Data excerpts
* * * * * * *
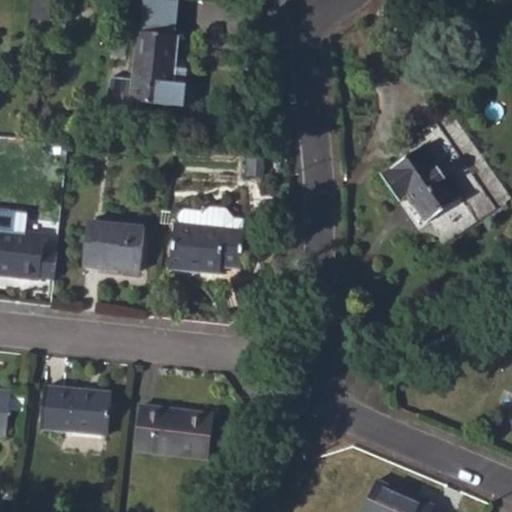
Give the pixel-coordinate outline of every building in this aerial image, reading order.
[(54,18),(55,0),(34,0),(33,17),(54,18)] [(175,67),(179,37),(176,36),(180,0),(144,0),(141,31),(138,31),(133,78),(109,75),(106,103),(130,106),(131,101),(171,106),(193,108),(195,94),(198,70),(185,68),(185,73),(174,71),(175,67)] [(425,145),(381,175),(399,200),(408,194),(427,221),(429,220),(445,243),(511,199),(451,111),(418,134),(425,145)] [(27,158),(41,160),(44,142),(29,140),(27,158)] [(246,172),(261,173),(262,154),(248,153),(246,172)] [(231,231),(232,219),(224,208),(208,207),(202,211),(186,209),(180,213),(179,225),(176,225),(172,269),(220,275),(221,267),(240,269),(244,232),(231,231)] [(231,231),(244,232),(245,220),(232,219),(231,231)] [(85,267),(140,273),(145,228),(89,222),(85,267)] [(0,275),(40,280),(45,236),(0,231),(0,275)] [(106,434),(110,393),(45,386),(41,427),(106,434)] [(0,434),(6,435),(10,391),(0,389),(0,434)] [(208,458),(213,413),(141,405),(135,449),(208,458)] [(362,511),(436,511),(432,510),(434,504),(377,479),(362,511)]
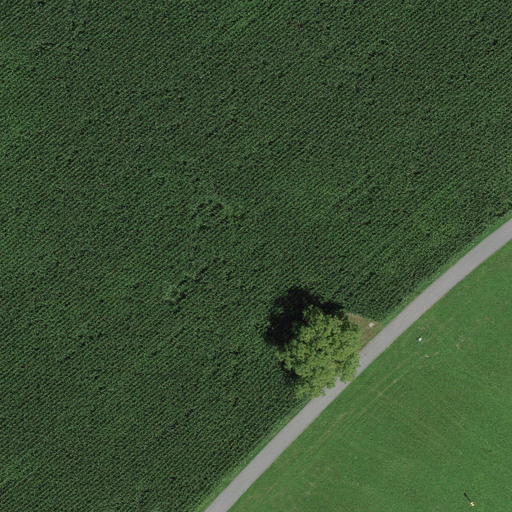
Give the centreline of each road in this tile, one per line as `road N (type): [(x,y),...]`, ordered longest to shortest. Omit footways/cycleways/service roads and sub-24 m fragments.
road 1 (track): [(346,371),(511,227)]
road 2 (track): [(346,371),(207,511)]
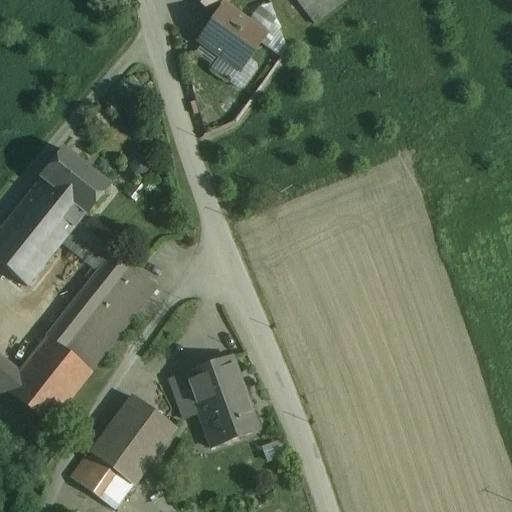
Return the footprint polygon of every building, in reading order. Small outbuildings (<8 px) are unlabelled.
[(195,0),(211,12),(219,0),(195,0)] [(294,0),(303,11),(316,0),(294,0)] [(316,0),(303,11),(314,25),(345,0),(316,0)] [(264,36),(224,7),(200,42),(220,56),(239,69),(240,70),(264,36)] [(239,69),(220,56),(211,69),(230,82),(239,69)] [(110,187),(63,150),(39,180),(41,181),(84,216),(86,218),(110,187)] [(41,181),(26,200),(0,232),(0,266),(27,288),(62,244),(77,225),(84,216),(41,181)] [(158,287),(82,226),(81,228),(77,225),(62,244),(93,269),(85,279),(91,283),(87,288),(47,339),(90,373),(158,287)] [(20,374),(5,392),(5,393),(49,427),(91,374),(90,373),(47,339),(45,340),(46,340),(20,374)] [(20,374),(0,358),(0,399),(5,393),(5,392),(20,374)] [(193,385),(204,427),(256,414),(245,372),(193,385)] [(204,427),(193,385),(177,390),(188,432),(204,427)] [(172,428),(128,395),(73,476),(110,503),(172,428)] [(256,414),(204,427),(215,469),(239,463),(266,456),(256,414)]
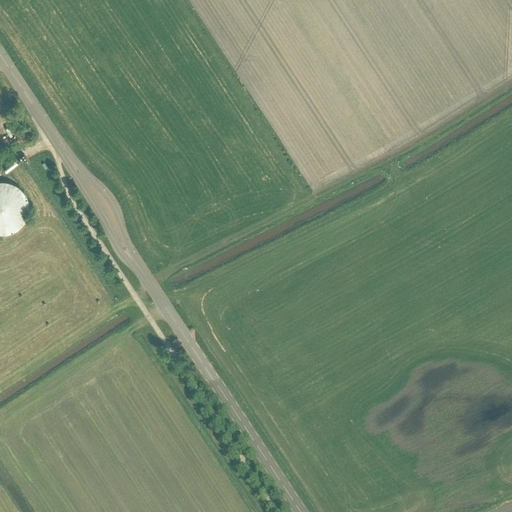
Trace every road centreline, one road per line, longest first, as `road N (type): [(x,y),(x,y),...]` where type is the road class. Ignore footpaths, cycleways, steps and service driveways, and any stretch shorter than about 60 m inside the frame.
road 1 (primary): [(300,511),(145,276)]
road 2 (primary): [(145,276),(110,197),(62,149)]
road 3 (primary): [(62,149),(114,243),(145,276)]
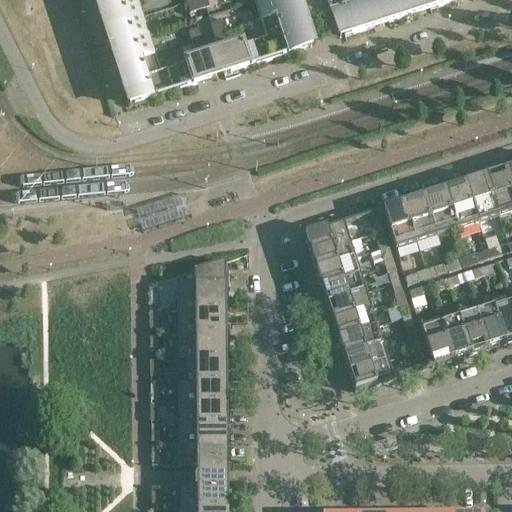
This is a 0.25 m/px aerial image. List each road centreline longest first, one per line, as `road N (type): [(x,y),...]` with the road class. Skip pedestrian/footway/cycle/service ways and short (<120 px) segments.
road 1 (residential): [(511,23),(98,149),(74,145),(49,126),(0,23)]
road 2 (residential): [(269,449),(269,259),(278,235),(291,220),(511,146)]
road 3 (residential): [(269,449),(511,377)]
road 4 (residential): [(269,479),(511,479)]
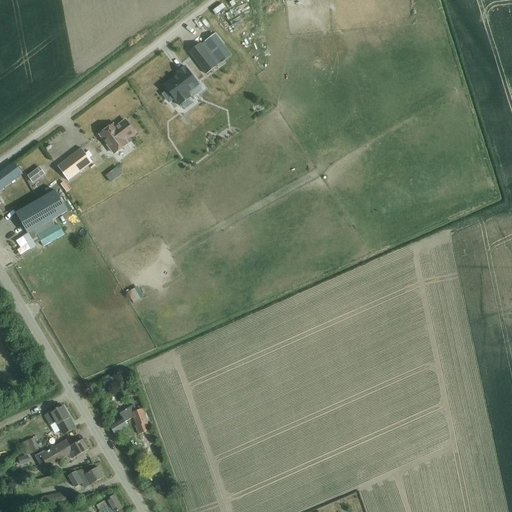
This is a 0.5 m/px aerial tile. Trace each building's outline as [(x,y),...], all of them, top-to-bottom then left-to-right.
* * * * * * *
Could you write out every line from the start of the items through the line containing "road 2 (track): [(346,371),(207,511)]", inclusive, with no change to the wording? Leave the pictures out of your answer.

• _RESPONSE BELOW_
Give the pixel-coordinate outline of every building in this aerial image, reading order.
[(54,18),(55,0),(34,0),(33,17),(54,18)] [(175,67),(179,37),(176,36),(180,0),(144,0),(141,31),(138,31),(133,78),(109,75),(106,103),(130,106),(131,101),(171,106),(193,108),(195,94),(198,70),(185,68),(185,73),(174,71),(175,67)] [(425,145),(381,175),(399,200),(408,194),(427,221),(429,220),(445,243),(511,199),(451,111),(418,134),(425,145)] [(27,158),(41,160),(44,142),(29,140),(27,158)] [(246,172),(261,173),(262,154),(248,153),(246,172)] [(231,231),(232,219),(224,208),(208,207),(202,211),(186,209),(180,213),(179,225),(176,225),(172,269),(220,275),(221,267),(240,269),(244,232),(231,231)] [(231,231),(244,232),(245,220),(232,219),(231,231)] [(85,267),(140,273),(145,228),(89,222),(85,267)] [(0,275),(40,280),(45,236),(0,231),(0,275)] [(106,434),(110,393),(45,386),(41,427),(106,434)] [(0,434),(6,435),(10,391),(0,389),(0,434)] [(208,458),(213,413),(141,405),(135,449),(208,458)] [(362,511),(436,511),(432,510),(434,504),(377,479),(362,511)]
Give the centreline of each road in this tile, one per line as `road N (type): [(x,y),...]`, ordered longest to shortest. Omit footways/cycleways/service roads and sub-24 m fragments.
road 1 (track): [(346,371),(511,227)]
road 2 (track): [(346,371),(207,511)]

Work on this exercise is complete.